## Assignment:
The line containing "(550, 200) = (405, 307): green" marks the start of the required copy, which runs to the final line of the entries; return those lines exactly, without any pictures.

## Information shown:
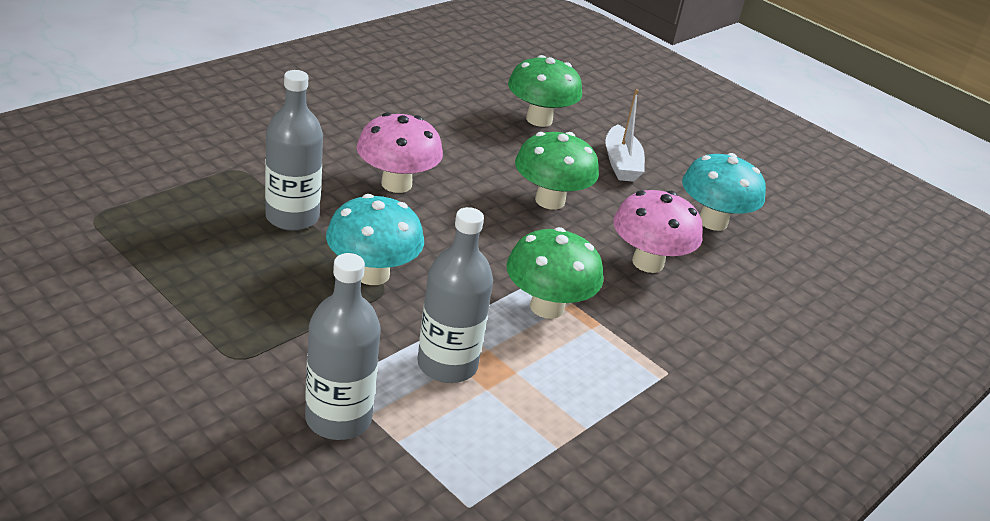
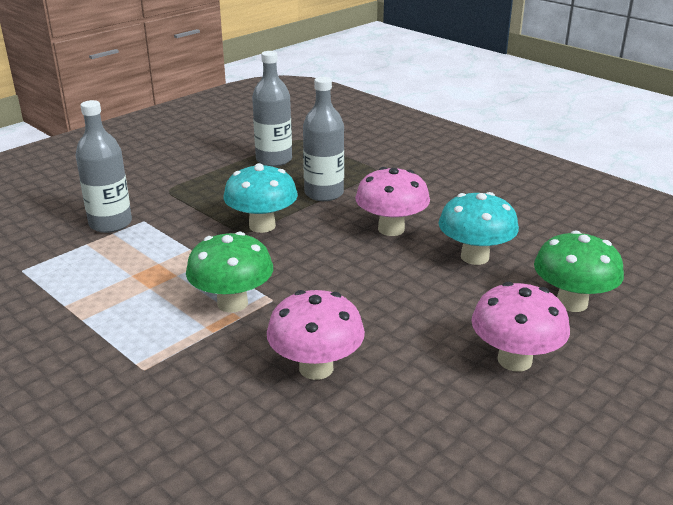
camera: 95 degrees right, 5 degrees down
(447, 365) = (159, 259): grey bottle -> grey bottle (274, 160)
(550, 200) = (405, 307): green mushroom -> none
(621, 163) = (514, 360): white boat -> pink mushroom
(712, 222) = (420, 430): turquoise mushroom -> turquoise mushroom (474, 257)

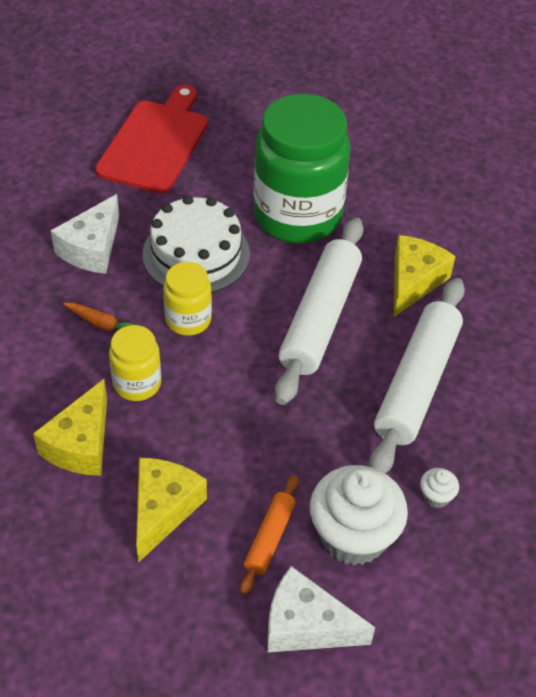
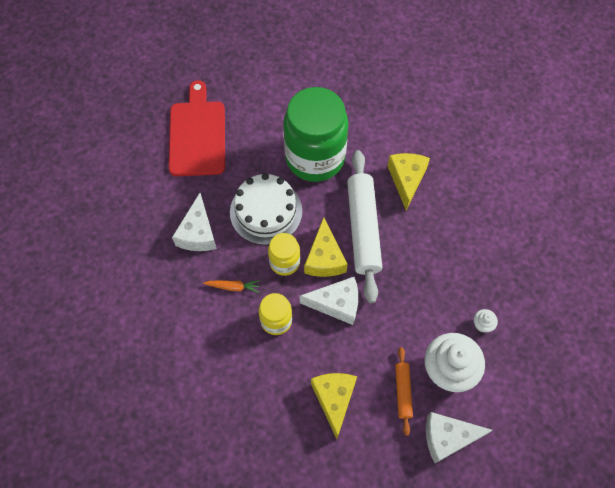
camera: 20 degrees left, 15 degrees up
(81, 444) = (264, 376): yellow cheese -> yellow cheese (324, 258)
(233, 394) = (336, 304): none -> white cheese
(416, 383) = (439, 252): white rolling pin -> none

## Your response:
(550, 200) = (405, 307): green mushroom -> none
(621, 163) = (514, 360): white boat -> pink mushroom
(712, 222) = (420, 430): turquoise mushroom -> turquoise mushroom (474, 257)

camera: 20 degrees left, 15 degrees up
(81, 444) = (264, 376): yellow cheese -> yellow cheese (324, 258)
(233, 394) = (336, 304): none -> white cheese
(416, 383) = (439, 252): white rolling pin -> none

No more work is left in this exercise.